WHAT IS EXPECTED:
Retype, word for word, each line between the lines holding "C6: 6.8nF (VB2, VC) -> 15nF (VB2, VC)" and "U5 pin out: VE -> BUF", inclusive, and leave the rest of the data alone.

INPUT FOR THIS TASK:
************
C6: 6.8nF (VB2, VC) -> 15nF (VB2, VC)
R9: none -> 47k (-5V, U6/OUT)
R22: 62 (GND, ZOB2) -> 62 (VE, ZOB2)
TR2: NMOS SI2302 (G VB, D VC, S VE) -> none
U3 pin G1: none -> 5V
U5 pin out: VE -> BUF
************
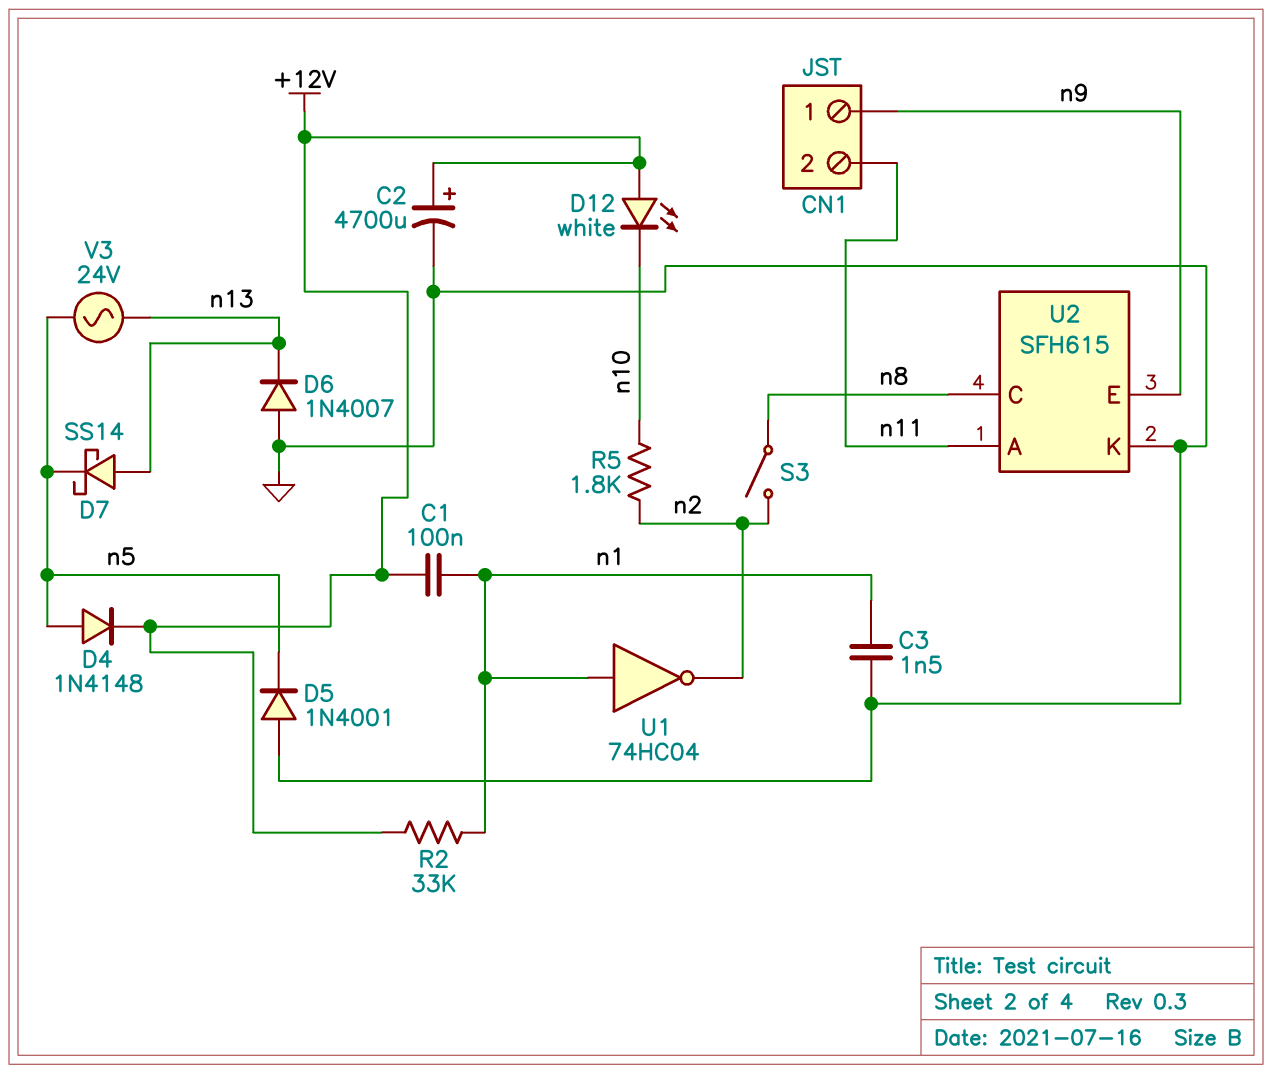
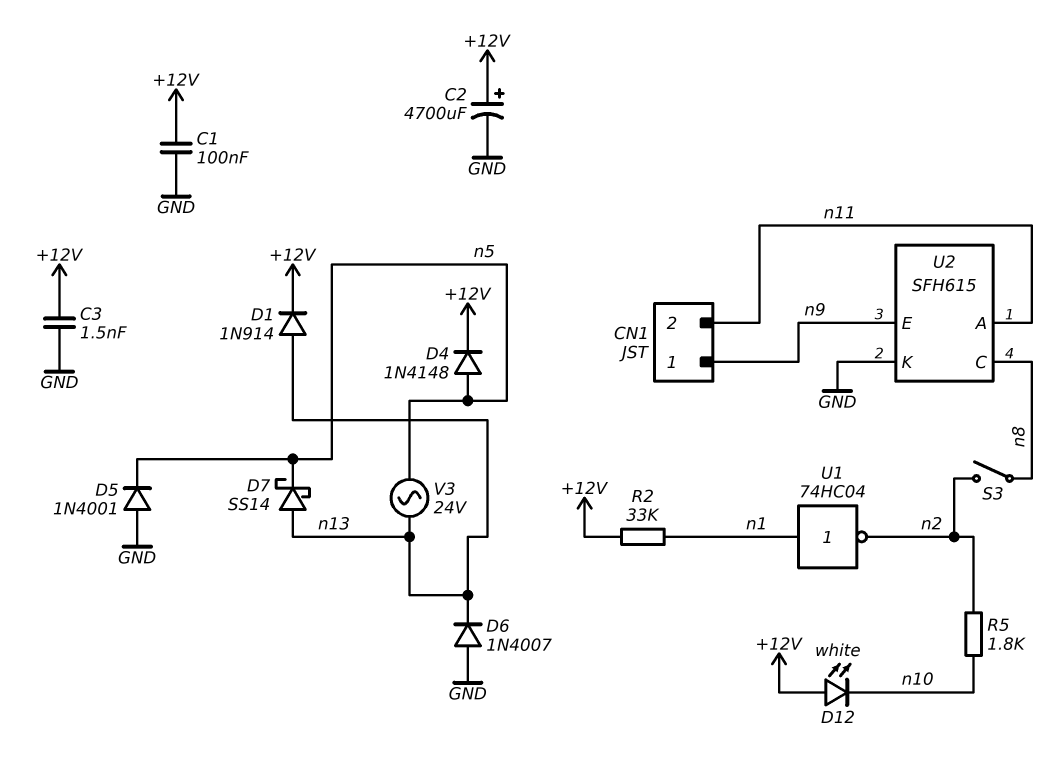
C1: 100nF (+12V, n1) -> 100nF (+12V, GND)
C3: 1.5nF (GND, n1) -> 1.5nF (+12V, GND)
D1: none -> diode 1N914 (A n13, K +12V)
************
EXERCISE ANSWER:
C6: 6.8nF (VB2, VC) -> 15nF (VB2, VC)
R9: none -> 47k (-5V, U6/OUT)
R22: 62 (GND, ZOB2) -> 62 (VE, ZOB2)
TR2: NMOS SI2302 (G VB, D VC, S VE) -> none
U3 pin G1: none -> 5V
U5 pin out: VE -> BUF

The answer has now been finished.